* [DATASET EXTRACT]
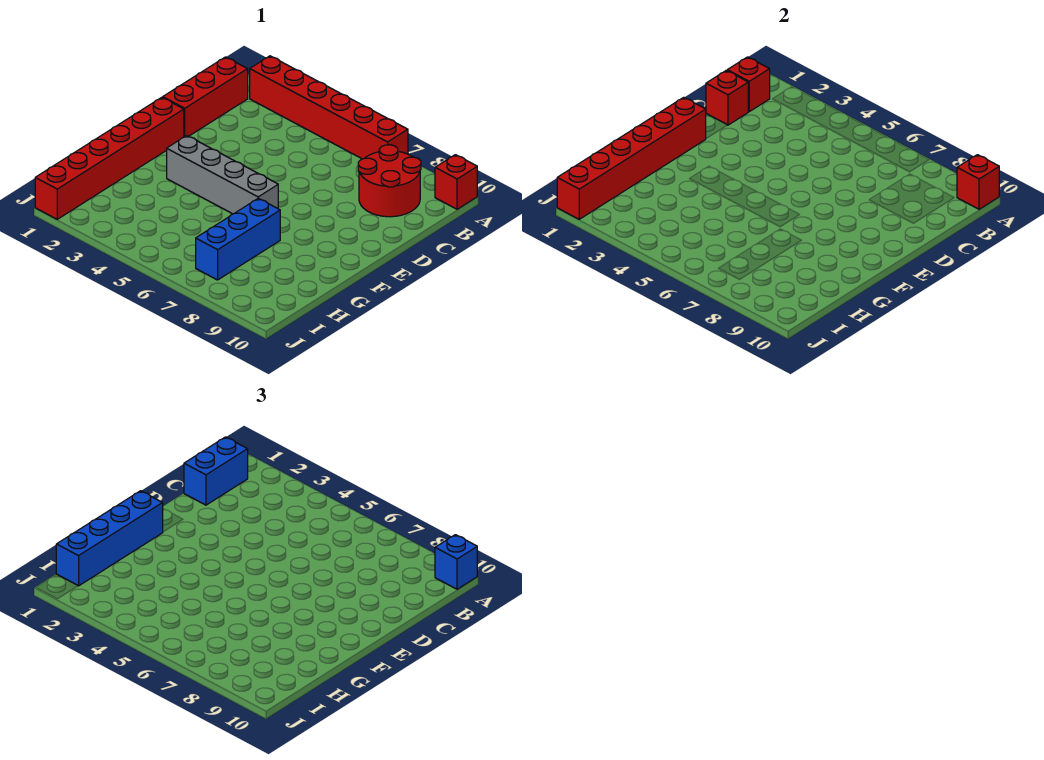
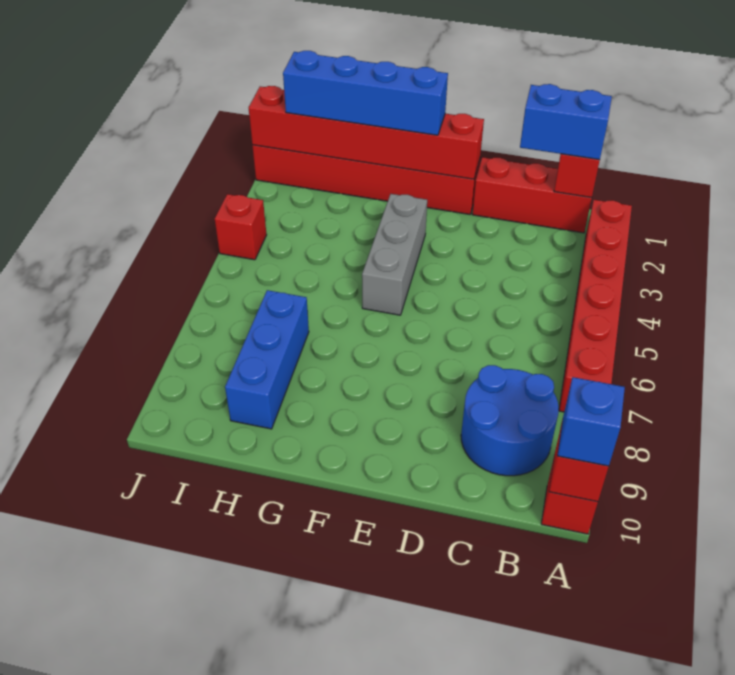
red round brick B8:C9 level 1 -> blue round brick B8:C9 level 1
red brick C1 level 2 -> red brick J4 level 1
grey brick F3:F6 level 1 -> grey brick F3:F5 level 1
blue brick G7:I7 level 1 -> blue brick H7:H9 level 1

* [PROBLEM DETAILS] Scan the data above. Return every line with "blue" in it.

* [EXERCISE OUTPUT]
red round brick B8:C9 level 1 -> blue round brick B8:C9 level 1
blue brick G7:I7 level 1 -> blue brick H7:H9 level 1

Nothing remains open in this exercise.